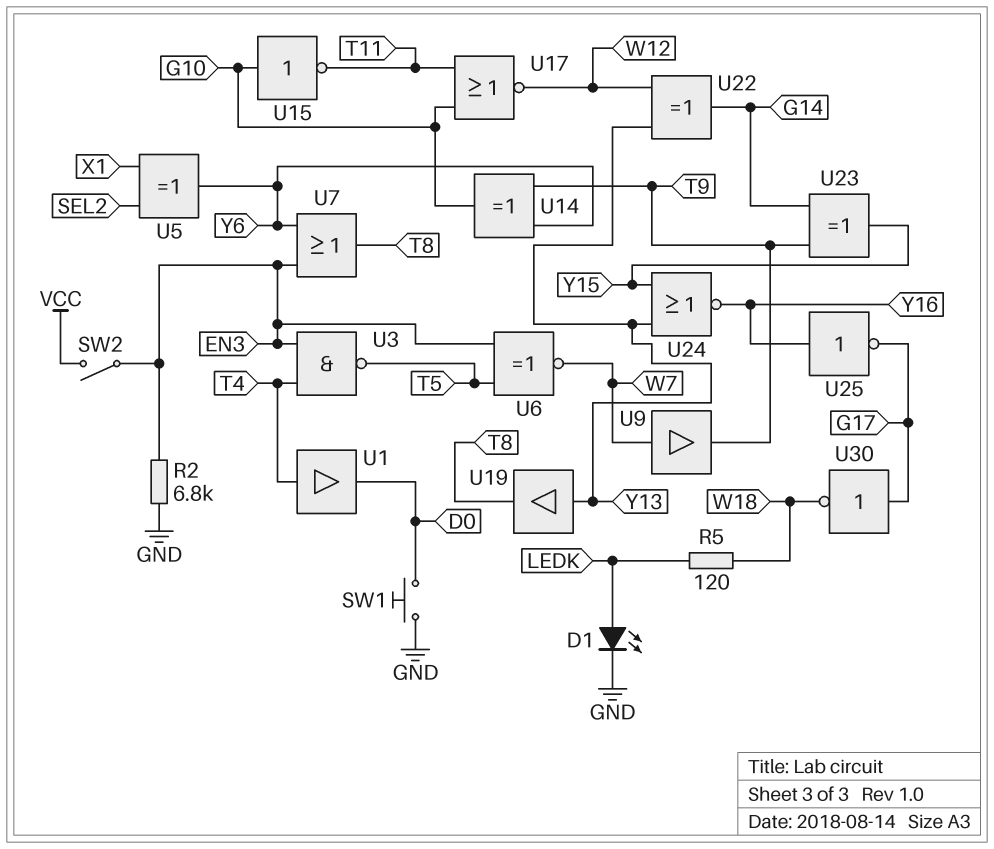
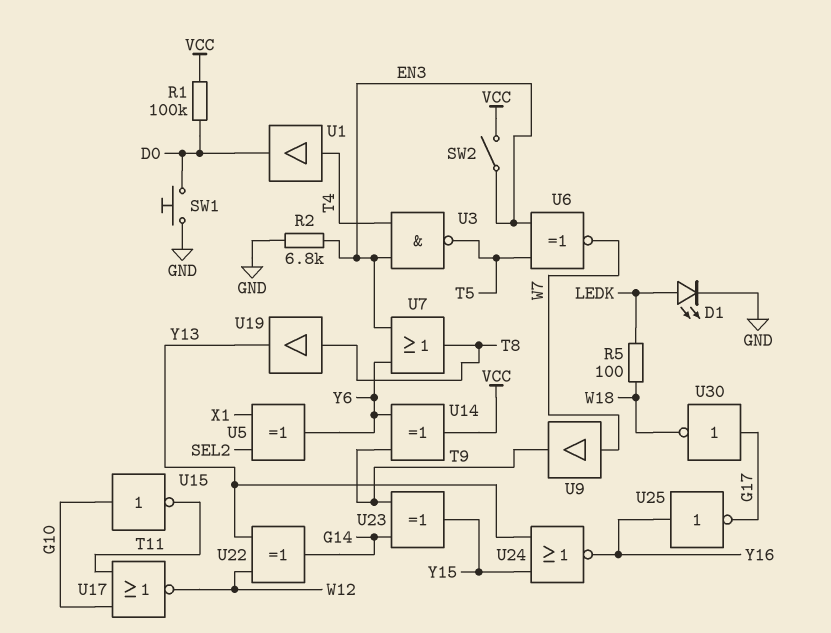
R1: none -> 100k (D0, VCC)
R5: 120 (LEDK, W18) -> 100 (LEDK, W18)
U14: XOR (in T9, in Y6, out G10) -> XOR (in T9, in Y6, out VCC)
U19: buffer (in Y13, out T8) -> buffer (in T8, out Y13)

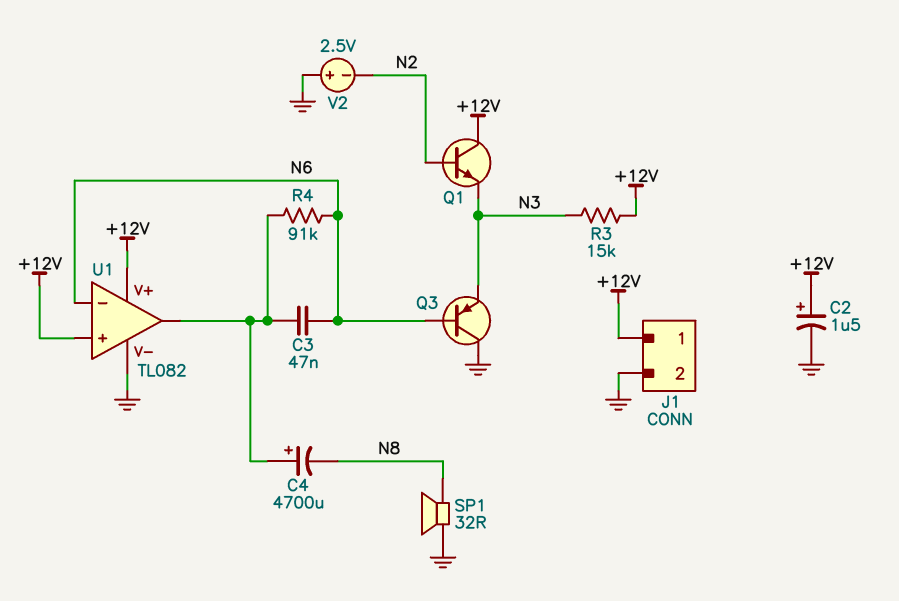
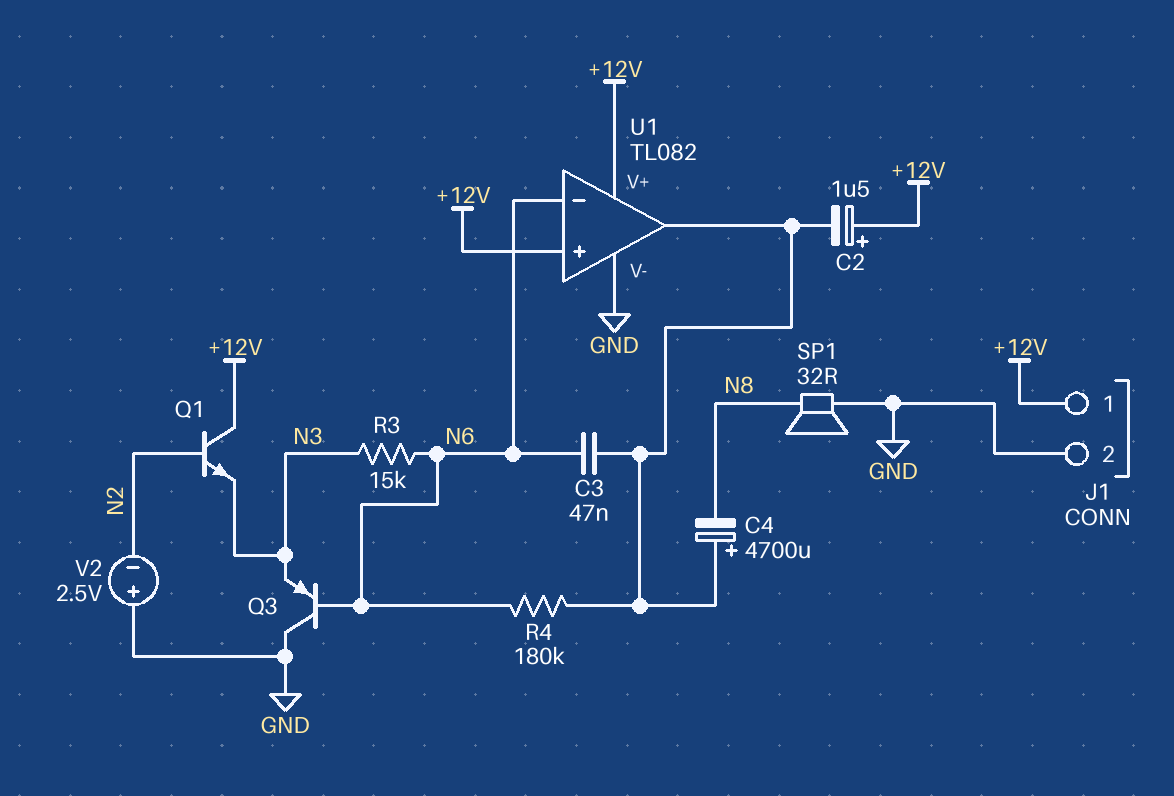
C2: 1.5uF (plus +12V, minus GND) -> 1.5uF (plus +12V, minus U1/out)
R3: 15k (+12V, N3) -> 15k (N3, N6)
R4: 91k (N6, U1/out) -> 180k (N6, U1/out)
* * *
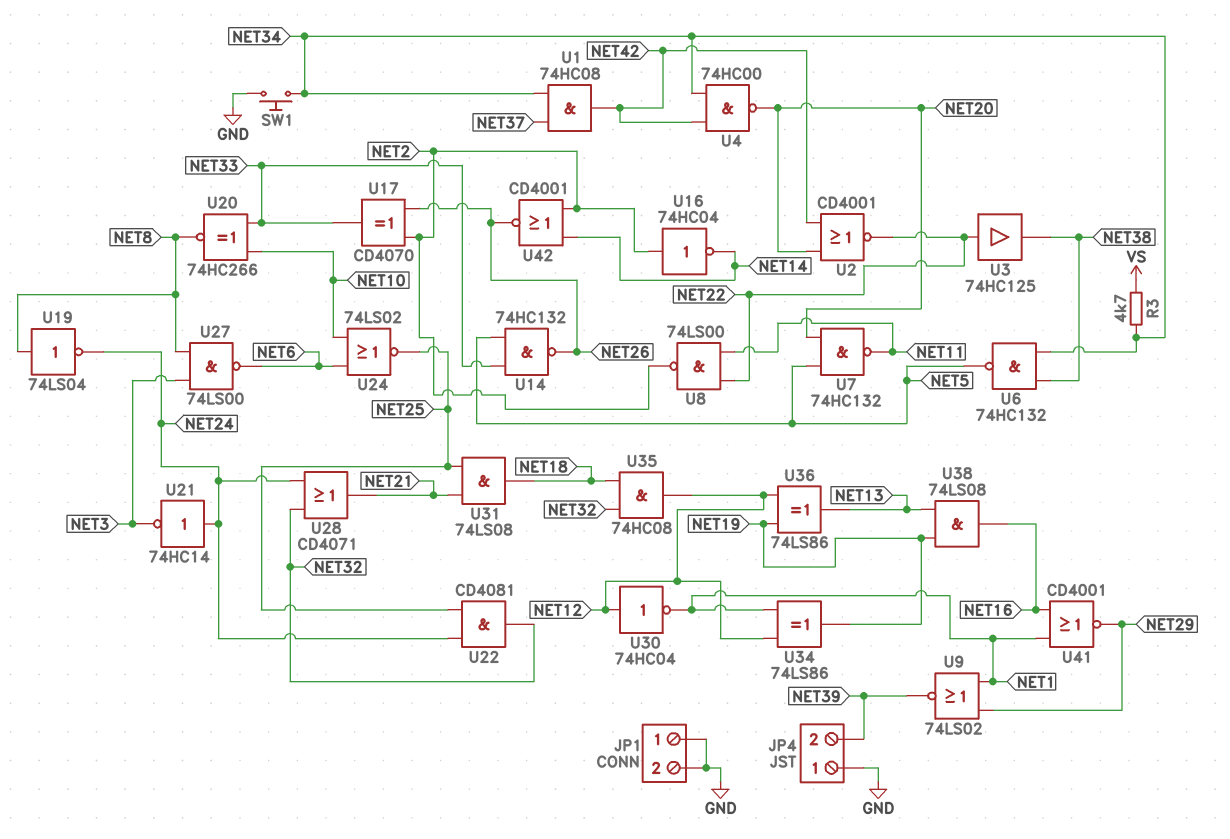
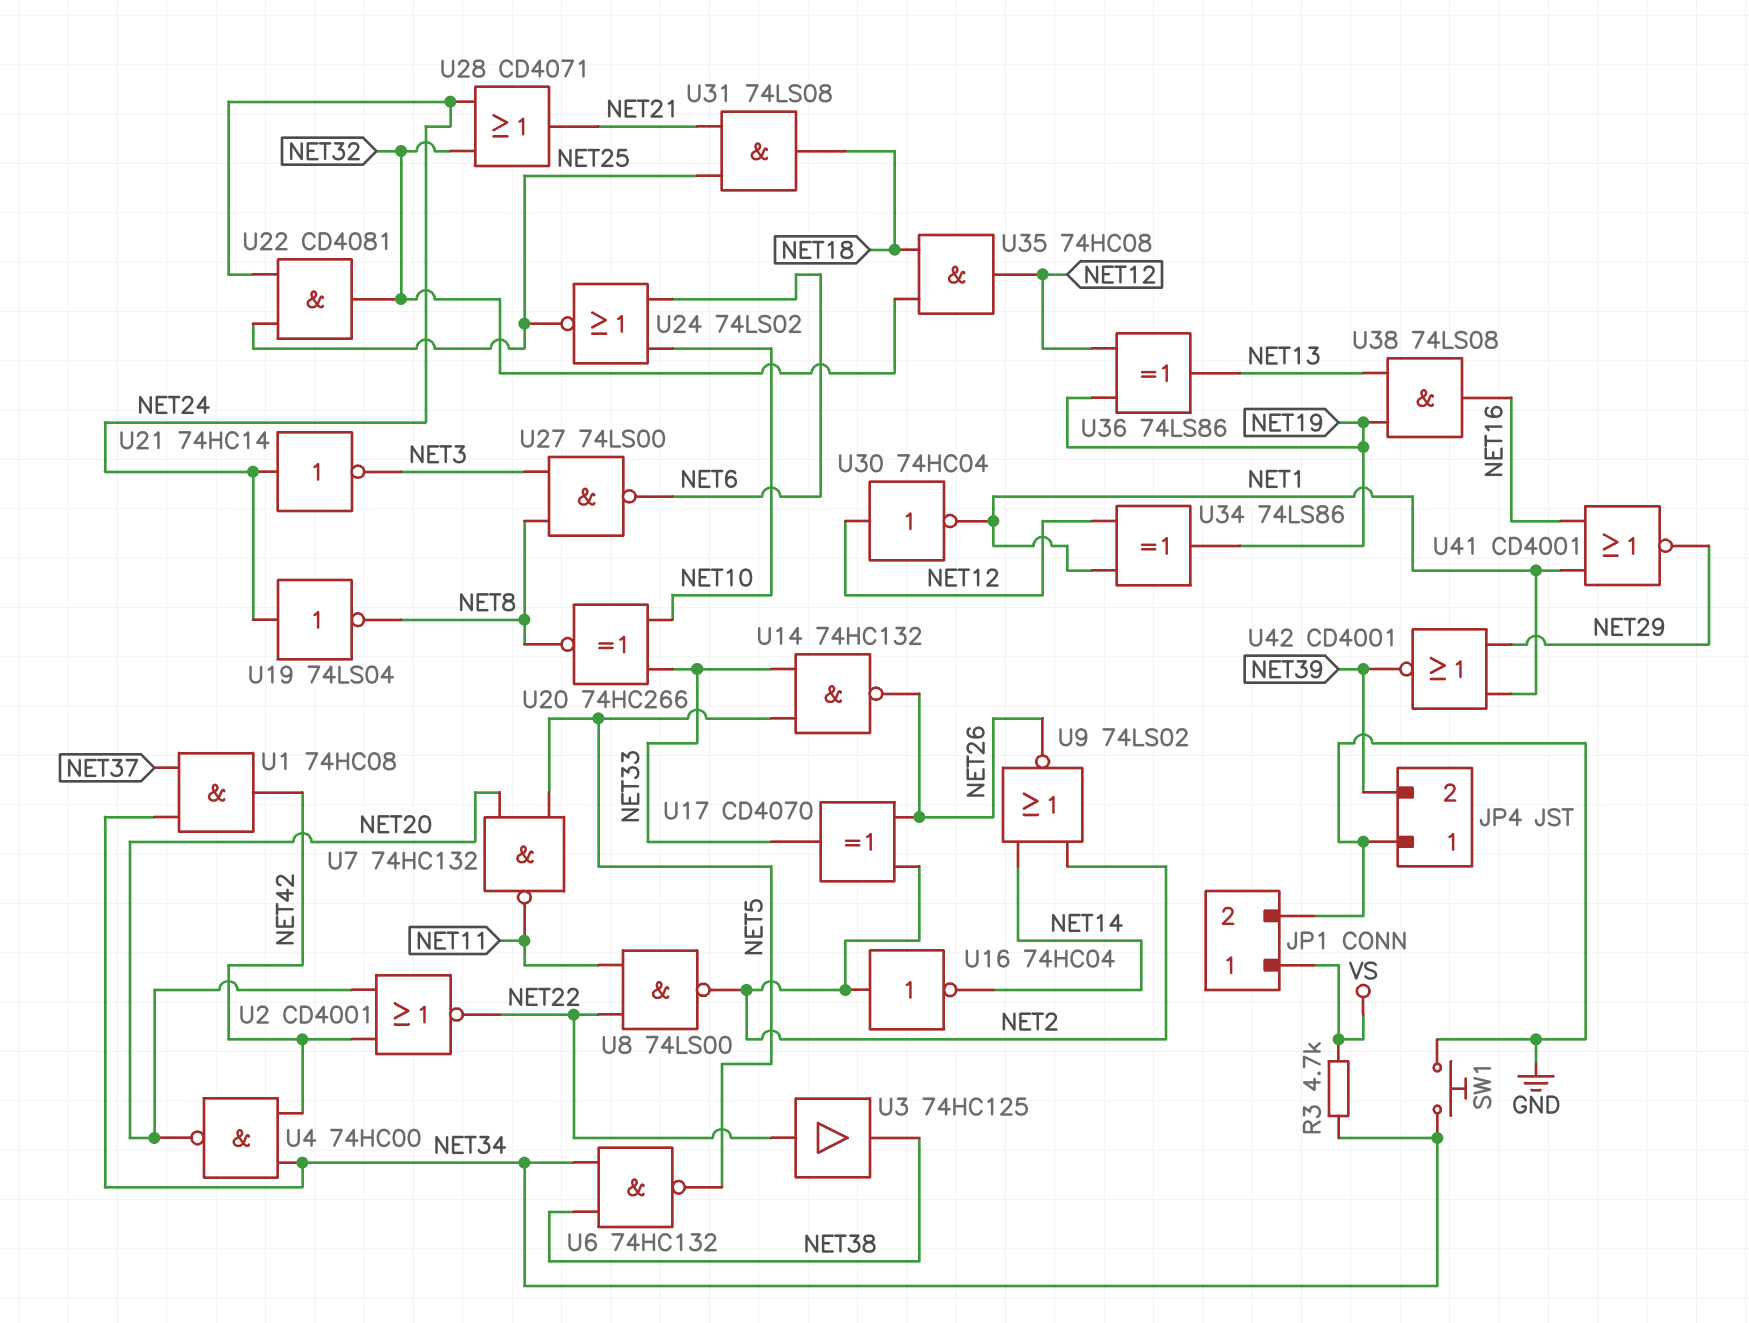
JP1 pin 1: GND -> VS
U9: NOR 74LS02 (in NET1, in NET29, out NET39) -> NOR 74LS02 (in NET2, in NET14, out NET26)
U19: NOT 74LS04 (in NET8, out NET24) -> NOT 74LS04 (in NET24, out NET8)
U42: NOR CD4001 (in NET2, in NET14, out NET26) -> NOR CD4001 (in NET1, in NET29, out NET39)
...
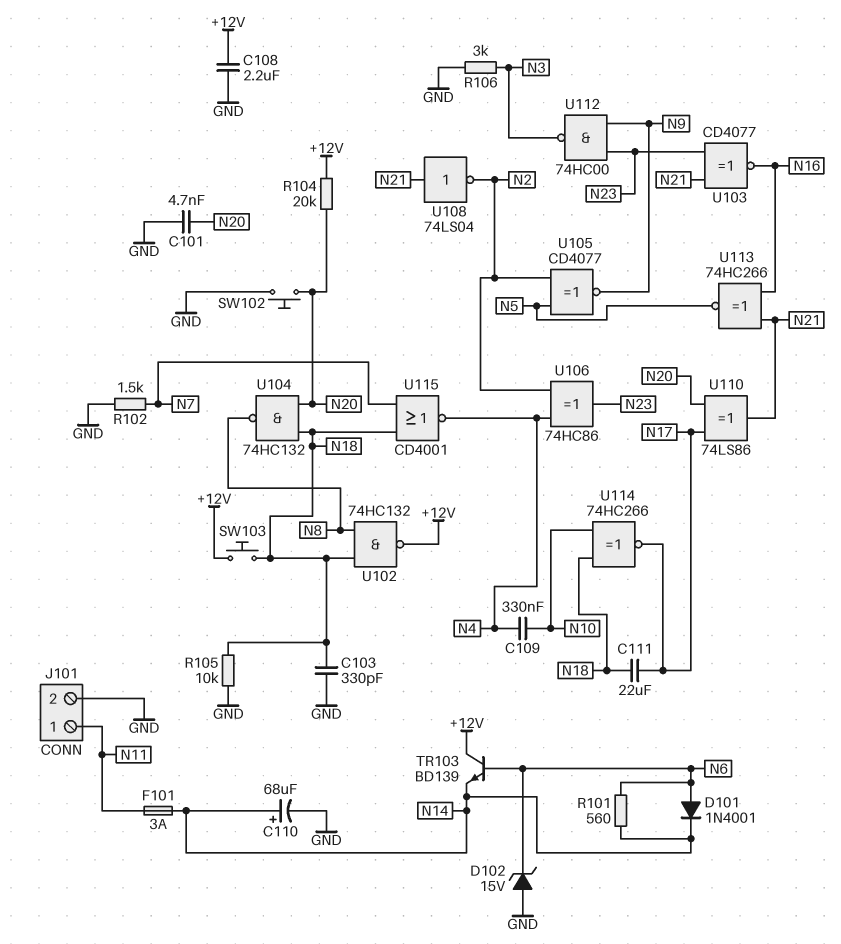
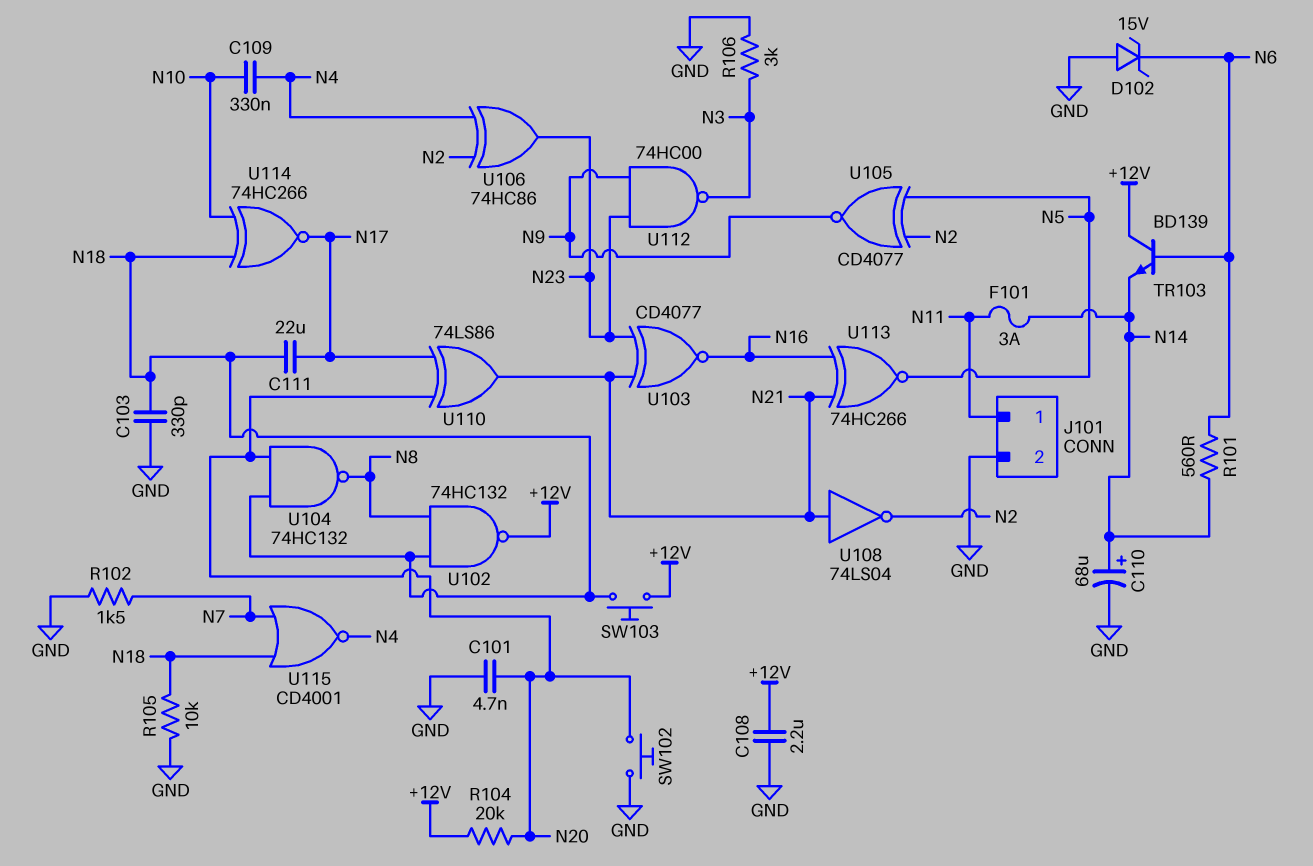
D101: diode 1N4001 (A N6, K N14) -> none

_WHAT IS REQUIRED_: What are the lines above, starting at the one with "U9: NOR 74LS02" and ending at the one with "U42: NOR CD4001"? Give them again exactly, and only them.

_RESULT OF THIS EXERCISE_:
U9: NOR 74LS02 (in NET1, in NET29, out NET39) -> NOR 74LS02 (in NET2, in NET14, out NET26)
U19: NOT 74LS04 (in NET8, out NET24) -> NOT 74LS04 (in NET24, out NET8)
U42: NOR CD4001 (in NET2, in NET14, out NET26) -> NOR CD4001 (in NET1, in NET29, out NET39)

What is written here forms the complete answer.